- **Exercise**:
After locating the line that holds "[(429,331),(369,393),(418,438),(477,376),(429,331)]", repeat it and each following line exactly until the material ends, skipping pictures.
┏━━
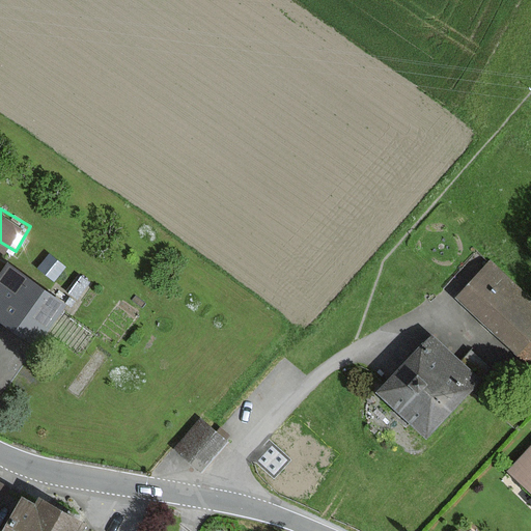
[(530,296),(488,258),(450,301),(514,357),(530,338),(530,296)]
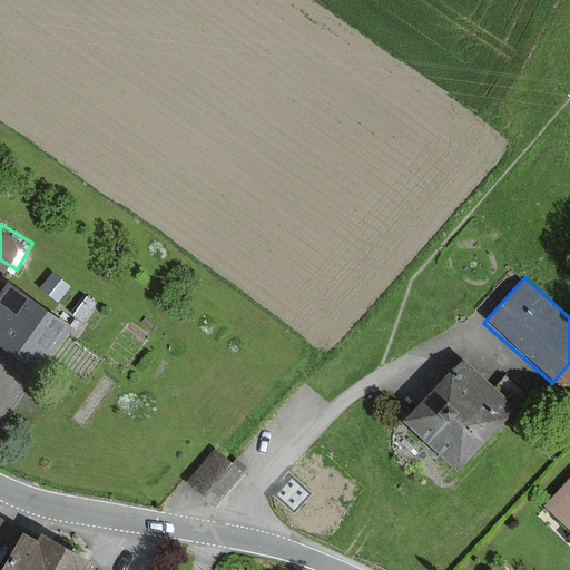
[(8,283),(0,295),(0,340),(39,364),(67,318),(8,283)]
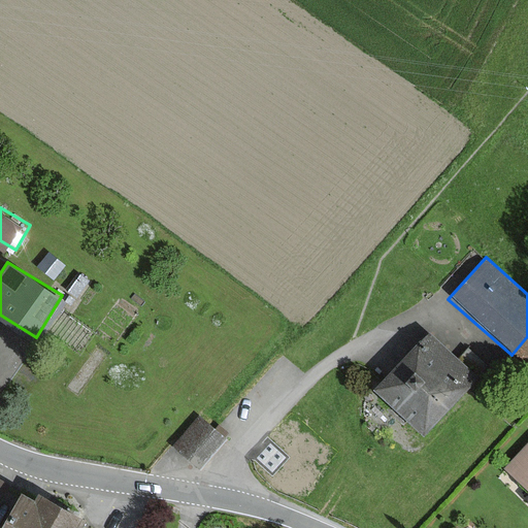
[(429,331),(369,393),(418,438),(477,376),(429,331)]
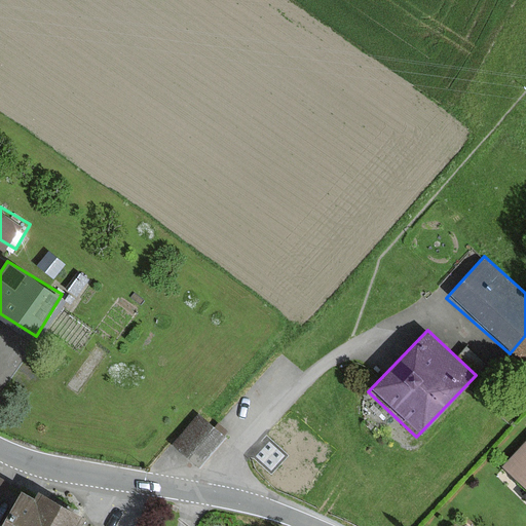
[(201,415),(178,443),(203,466),(228,439),(201,415)]
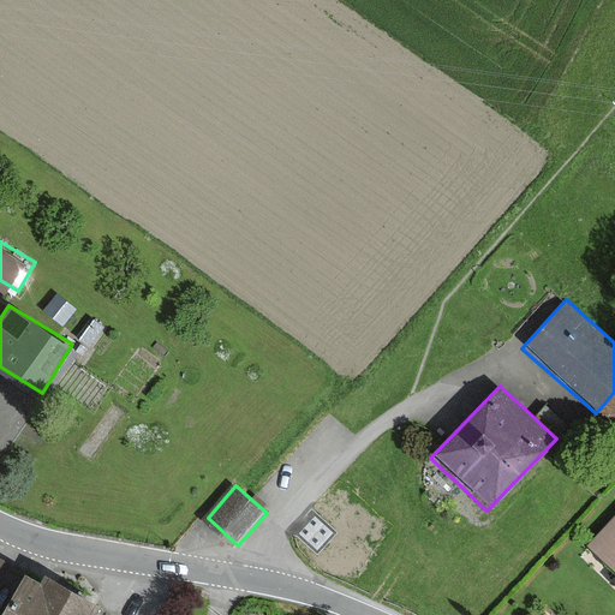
[(614,514),(585,544),(614,575),(614,514)]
┗━━
- **Output below**:
[(429,331),(369,393),(418,438),(477,376),(429,331)]
[(201,415),(178,443),(203,466),(228,439),(201,415)]
[(614,514),(585,544),(614,575),(614,514)]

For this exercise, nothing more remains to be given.